WHAT YOU ARE ASKED TO DO - Scan the listing below for "star", then report every line that has it.

DATA FOR PROCESSING -
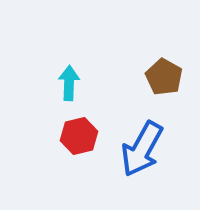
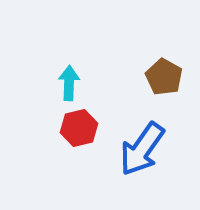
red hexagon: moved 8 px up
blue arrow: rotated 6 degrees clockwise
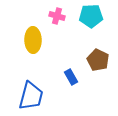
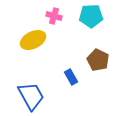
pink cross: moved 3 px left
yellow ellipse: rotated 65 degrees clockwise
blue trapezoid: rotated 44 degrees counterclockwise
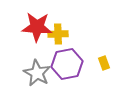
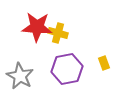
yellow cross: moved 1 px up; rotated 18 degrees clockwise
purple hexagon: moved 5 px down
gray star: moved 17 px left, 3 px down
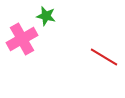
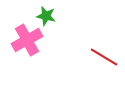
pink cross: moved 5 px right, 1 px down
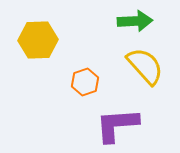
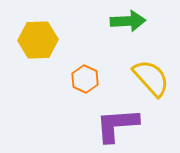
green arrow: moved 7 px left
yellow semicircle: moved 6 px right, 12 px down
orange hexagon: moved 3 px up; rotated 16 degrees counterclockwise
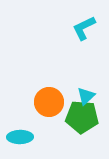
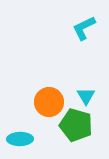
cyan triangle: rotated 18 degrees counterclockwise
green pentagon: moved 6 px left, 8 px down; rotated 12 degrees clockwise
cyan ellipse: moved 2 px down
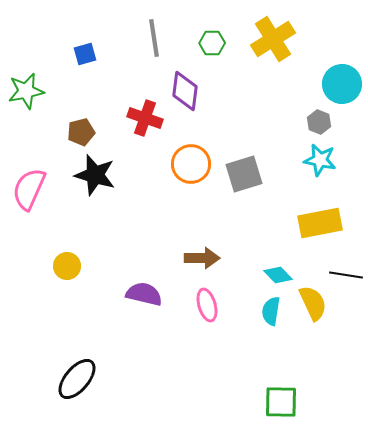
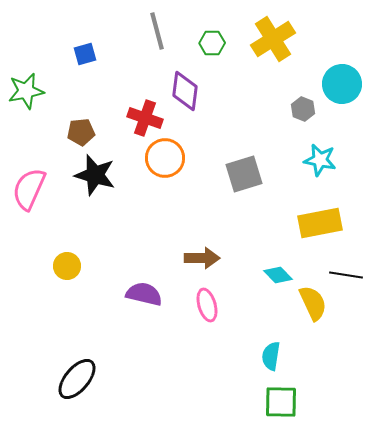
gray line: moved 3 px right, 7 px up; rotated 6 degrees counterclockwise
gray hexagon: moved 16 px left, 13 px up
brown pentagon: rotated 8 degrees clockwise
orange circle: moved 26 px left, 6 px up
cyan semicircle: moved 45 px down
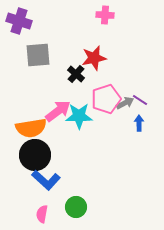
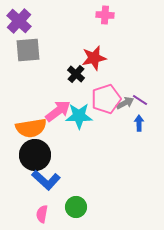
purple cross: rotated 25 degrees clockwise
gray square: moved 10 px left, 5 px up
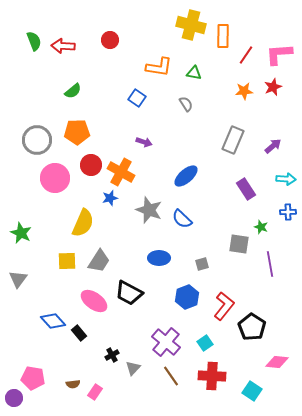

...

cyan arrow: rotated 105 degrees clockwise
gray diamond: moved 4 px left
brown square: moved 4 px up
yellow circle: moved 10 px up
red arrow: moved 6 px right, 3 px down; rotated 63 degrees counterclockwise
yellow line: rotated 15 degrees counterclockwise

--

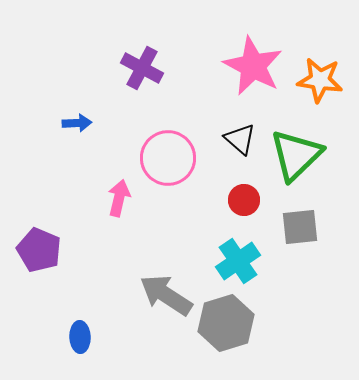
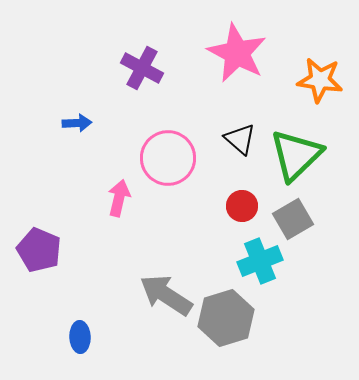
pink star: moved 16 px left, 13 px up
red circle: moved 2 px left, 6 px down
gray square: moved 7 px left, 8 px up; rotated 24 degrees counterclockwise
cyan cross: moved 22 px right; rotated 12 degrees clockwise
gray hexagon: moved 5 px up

WORKED SOLUTION -
gray star: moved 17 px left, 3 px down
pink star: moved 16 px left, 13 px up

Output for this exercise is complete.